[Scene image comparisons]
○ ○ ○

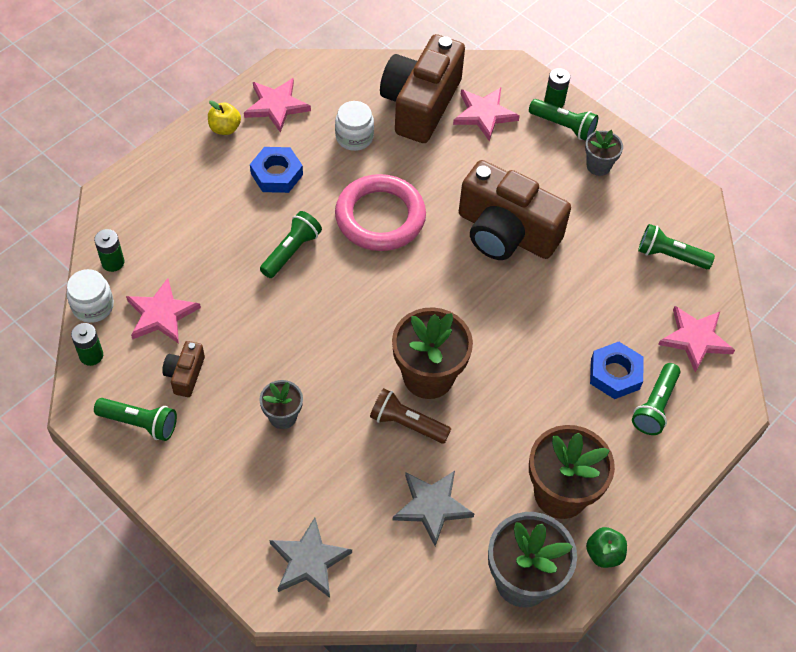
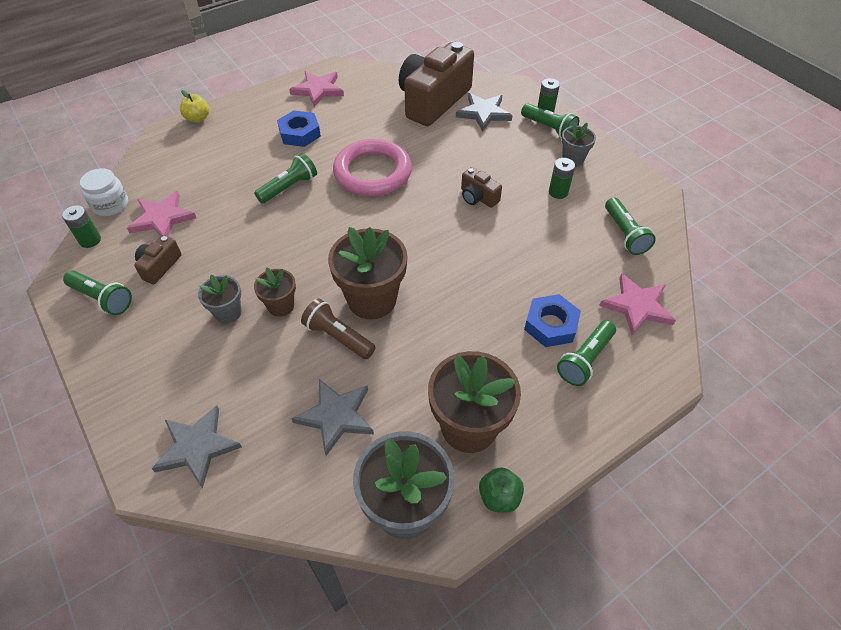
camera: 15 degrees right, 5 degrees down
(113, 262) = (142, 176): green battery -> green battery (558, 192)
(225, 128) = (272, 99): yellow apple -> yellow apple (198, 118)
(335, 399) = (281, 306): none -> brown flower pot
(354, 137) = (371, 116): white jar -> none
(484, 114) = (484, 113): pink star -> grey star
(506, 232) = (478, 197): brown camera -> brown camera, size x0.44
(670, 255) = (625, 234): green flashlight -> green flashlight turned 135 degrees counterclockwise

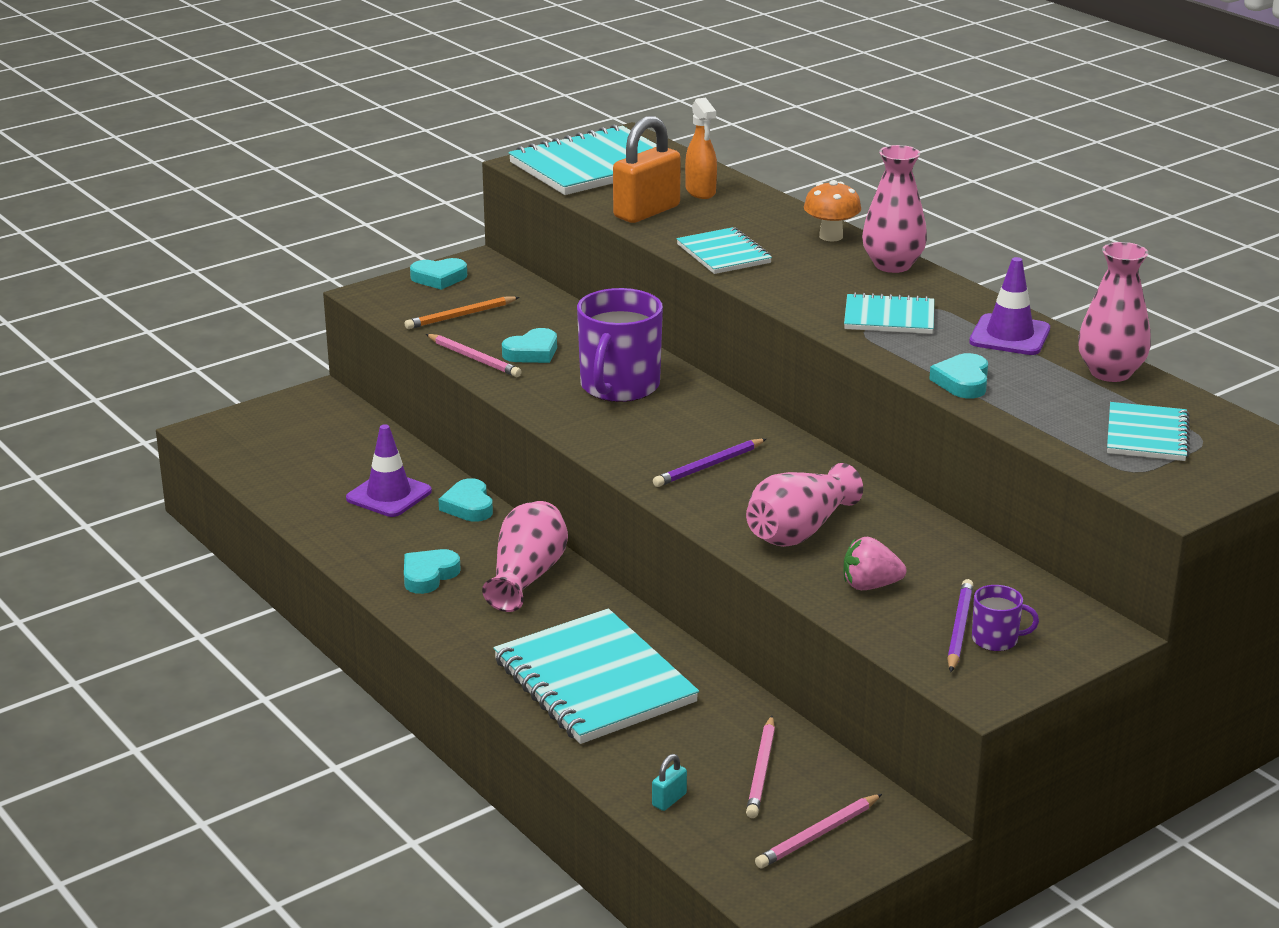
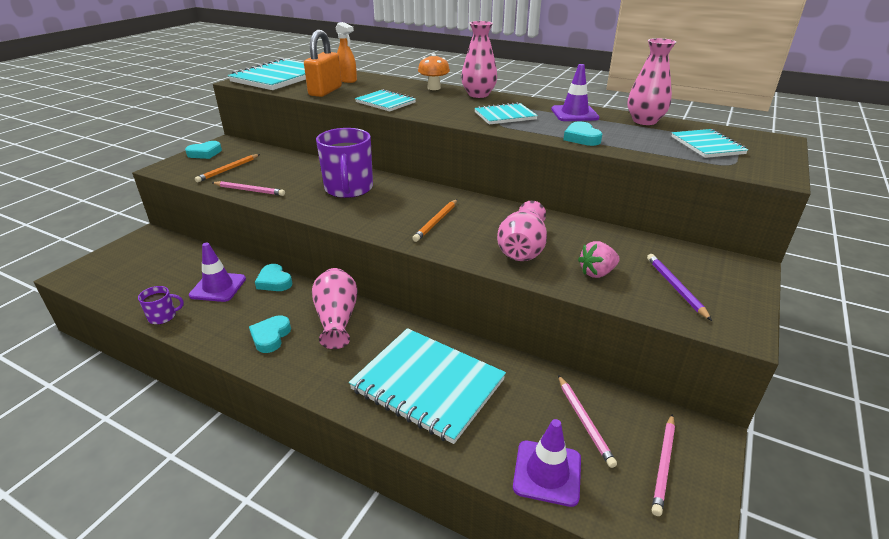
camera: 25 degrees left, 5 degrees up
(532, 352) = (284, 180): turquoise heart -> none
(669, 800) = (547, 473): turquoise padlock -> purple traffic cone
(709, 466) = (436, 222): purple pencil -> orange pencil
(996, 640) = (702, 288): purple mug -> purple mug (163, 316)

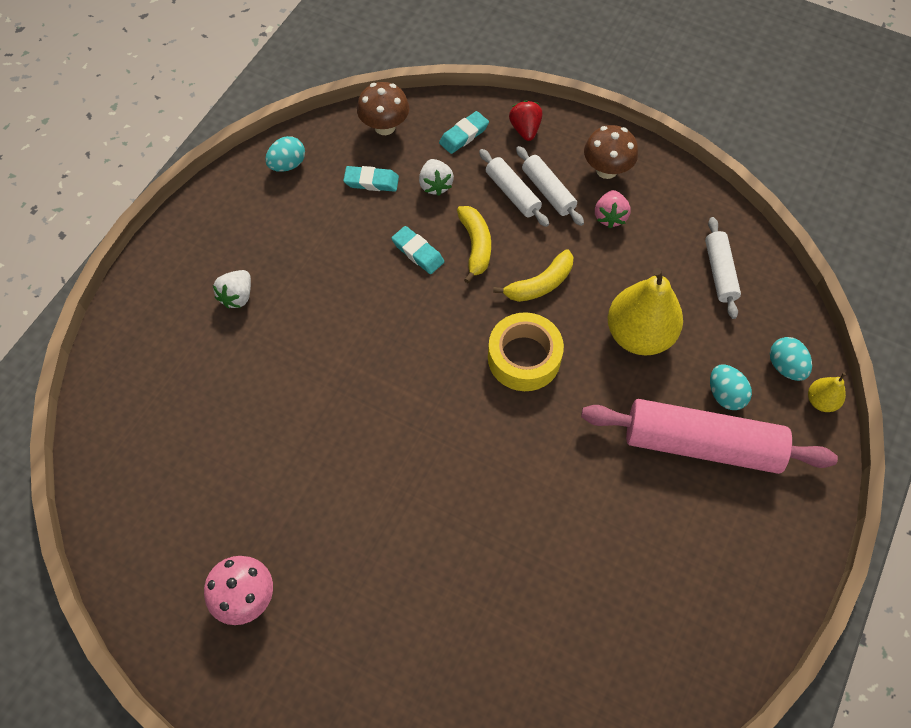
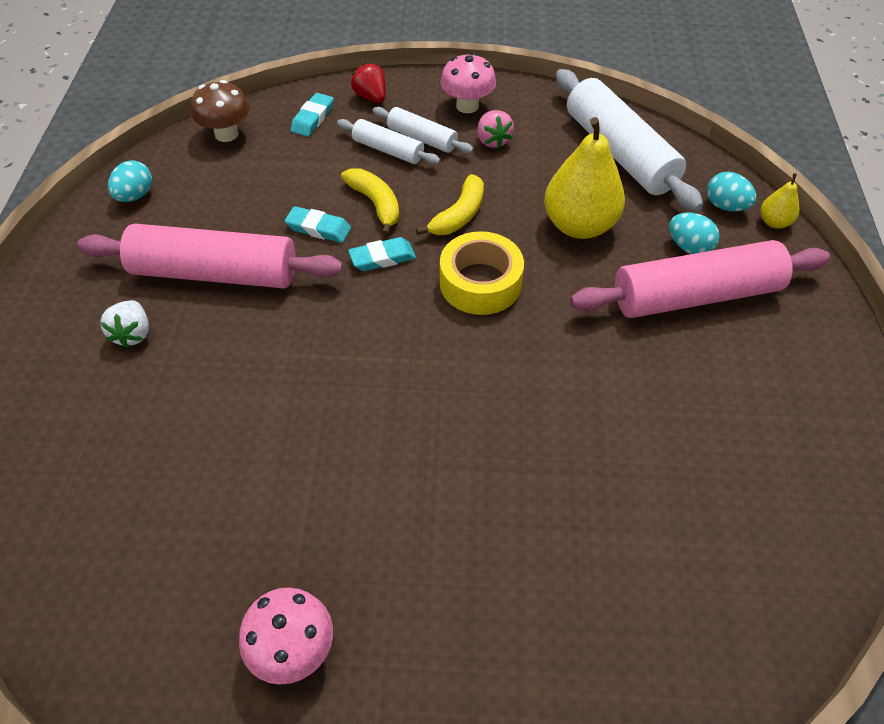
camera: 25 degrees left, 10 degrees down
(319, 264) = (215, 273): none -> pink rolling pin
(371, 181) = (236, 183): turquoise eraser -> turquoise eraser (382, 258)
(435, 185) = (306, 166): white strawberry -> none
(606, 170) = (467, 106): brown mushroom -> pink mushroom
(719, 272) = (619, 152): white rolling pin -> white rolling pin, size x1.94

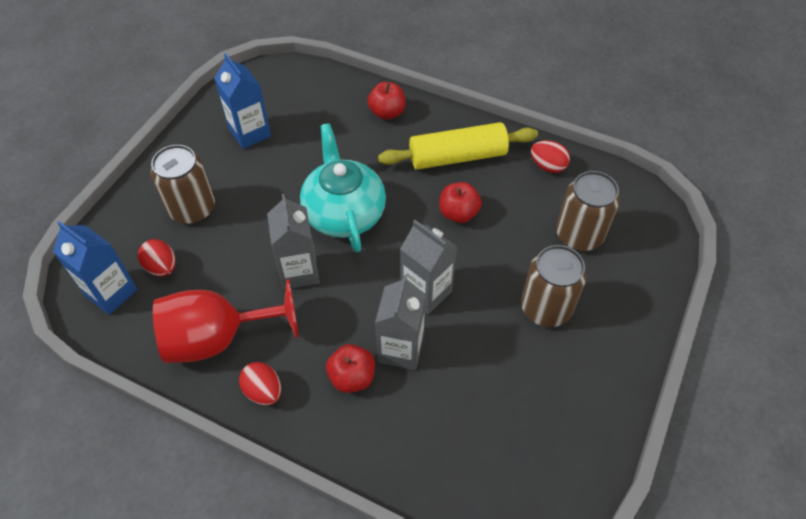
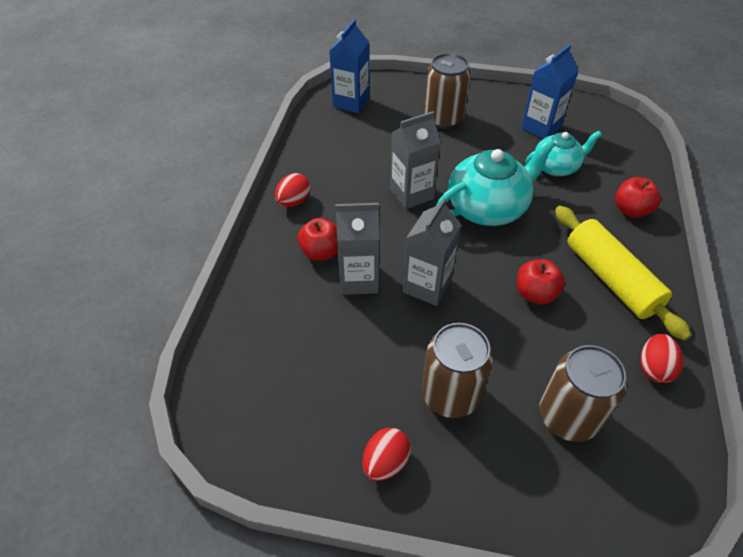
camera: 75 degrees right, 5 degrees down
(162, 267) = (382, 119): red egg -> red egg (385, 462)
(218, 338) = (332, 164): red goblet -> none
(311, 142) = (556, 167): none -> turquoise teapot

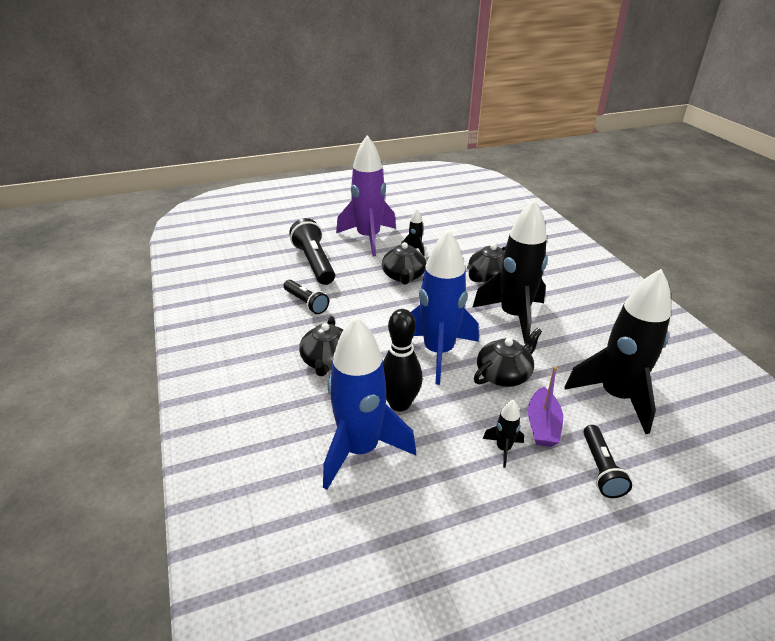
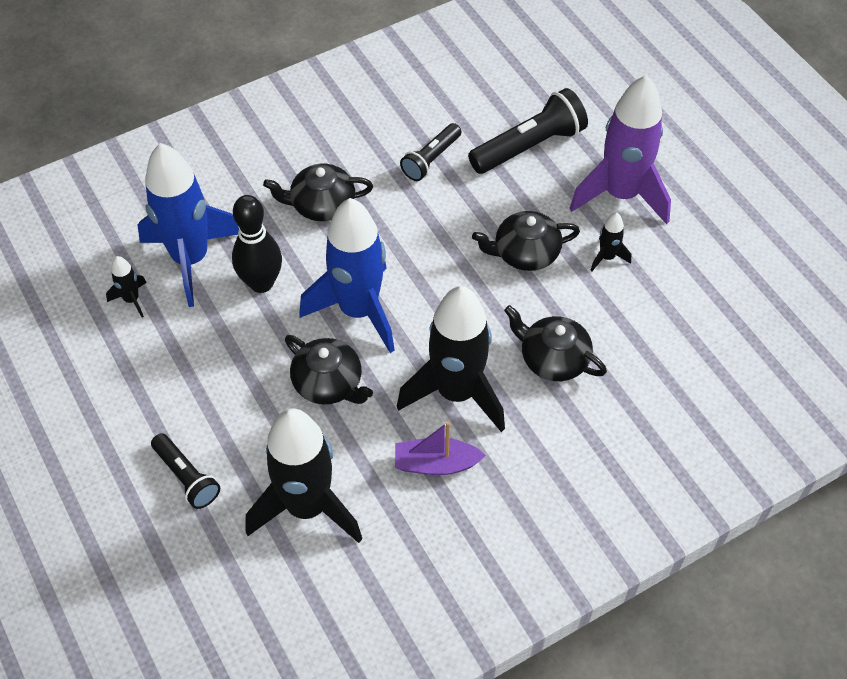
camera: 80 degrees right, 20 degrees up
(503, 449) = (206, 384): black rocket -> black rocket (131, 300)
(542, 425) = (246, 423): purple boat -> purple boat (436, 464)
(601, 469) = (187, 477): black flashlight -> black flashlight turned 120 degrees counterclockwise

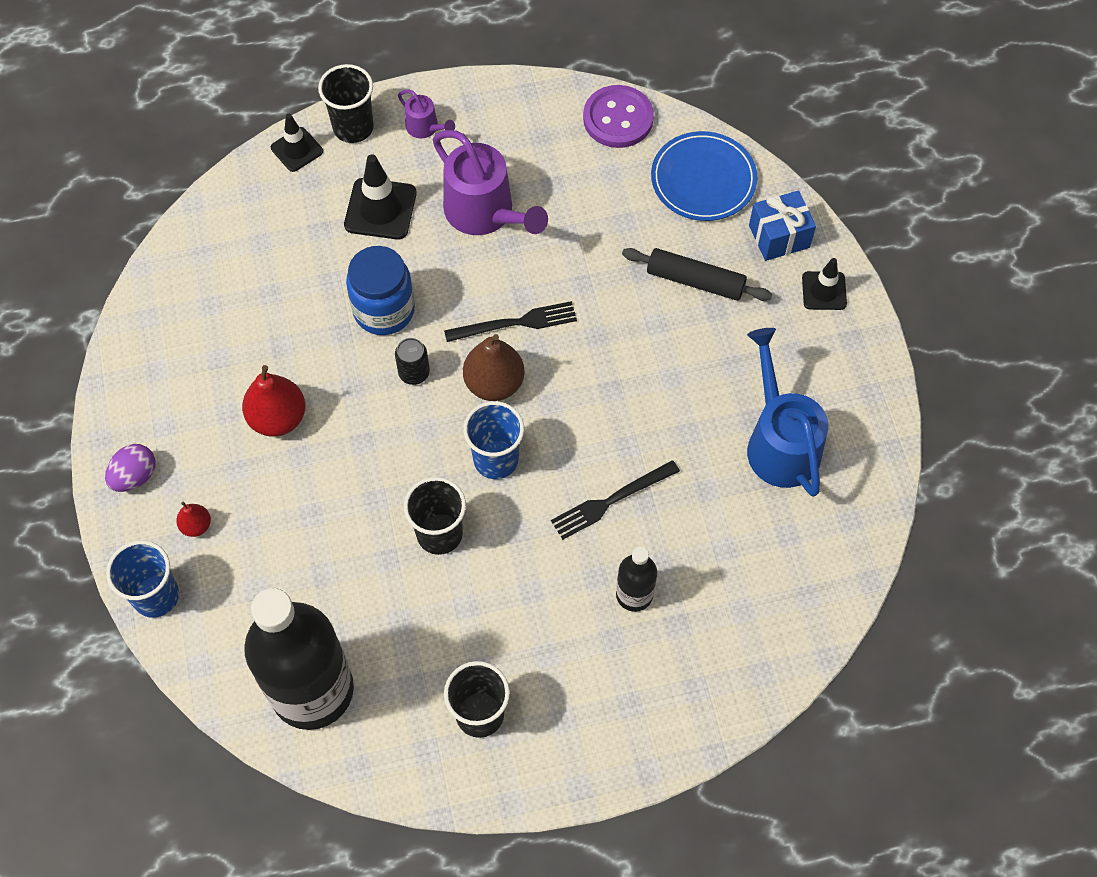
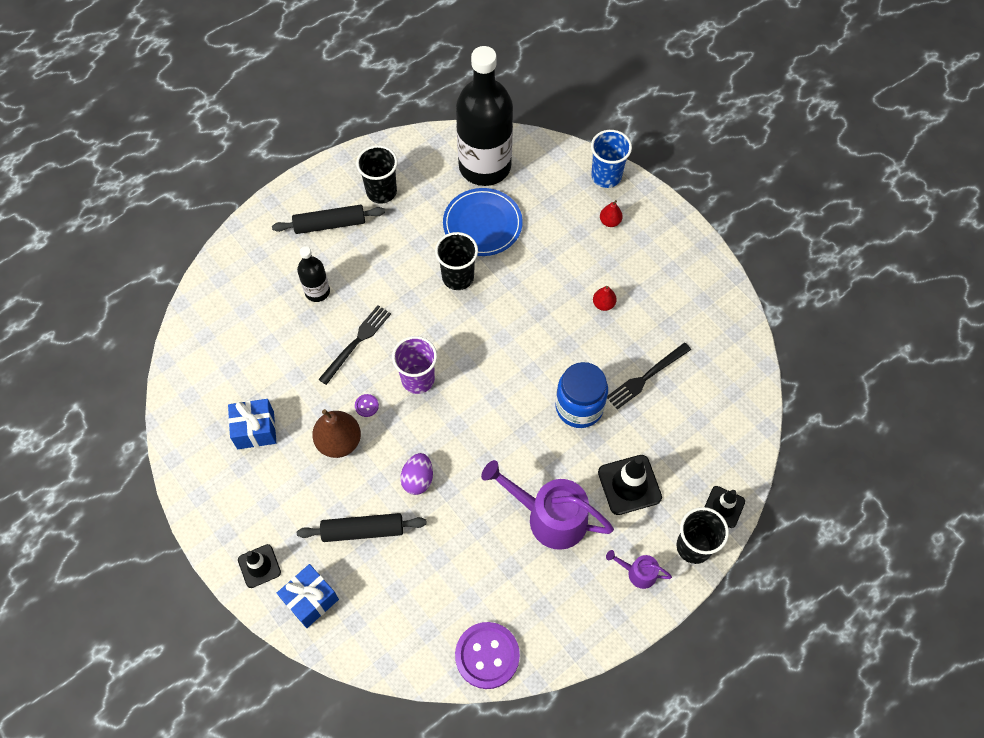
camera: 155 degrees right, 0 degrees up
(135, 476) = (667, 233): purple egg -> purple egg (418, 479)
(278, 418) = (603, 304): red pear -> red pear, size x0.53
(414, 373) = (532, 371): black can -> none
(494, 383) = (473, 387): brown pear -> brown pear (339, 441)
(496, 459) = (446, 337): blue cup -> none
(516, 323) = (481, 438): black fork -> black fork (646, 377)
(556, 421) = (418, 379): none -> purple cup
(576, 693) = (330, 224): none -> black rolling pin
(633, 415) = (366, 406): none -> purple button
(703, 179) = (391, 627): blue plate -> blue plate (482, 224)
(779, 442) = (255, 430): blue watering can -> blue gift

○ ○ ○

Give again, word for word, the line containing "(435, 185) = (306, 166): white" and every line after it to the end of the records; leave out the pictures.

(435, 185) = (306, 166): white strawberry -> none
(606, 170) = (467, 106): brown mushroom -> pink mushroom
(719, 272) = (619, 152): white rolling pin -> white rolling pin, size x1.94

camera: 75 degrees right, 5 degrees down
(162, 267) = (382, 119): red egg -> red egg (385, 462)
(218, 338) = (332, 164): red goblet -> none
(311, 142) = (556, 167): none -> turquoise teapot

camera: 80 degrees right, 20 degrees up
(503, 449) = (206, 384): black rocket -> black rocket (131, 300)
(542, 425) = (246, 423): purple boat -> purple boat (436, 464)
(601, 469) = (187, 477): black flashlight -> black flashlight turned 120 degrees counterclockwise

camera: 155 degrees right, 0 degrees up
(135, 476) = (667, 233): purple egg -> purple egg (418, 479)
(278, 418) = (603, 304): red pear -> red pear, size x0.53
(414, 373) = (532, 371): black can -> none
(494, 383) = (473, 387): brown pear -> brown pear (339, 441)
(496, 459) = (446, 337): blue cup -> none
(516, 323) = (481, 438): black fork -> black fork (646, 377)
(556, 421) = (418, 379): none -> purple cup
(576, 693) = (330, 224): none -> black rolling pin
(633, 415) = (366, 406): none -> purple button
(703, 179) = (391, 627): blue plate -> blue plate (482, 224)
(779, 442) = (255, 430): blue watering can -> blue gift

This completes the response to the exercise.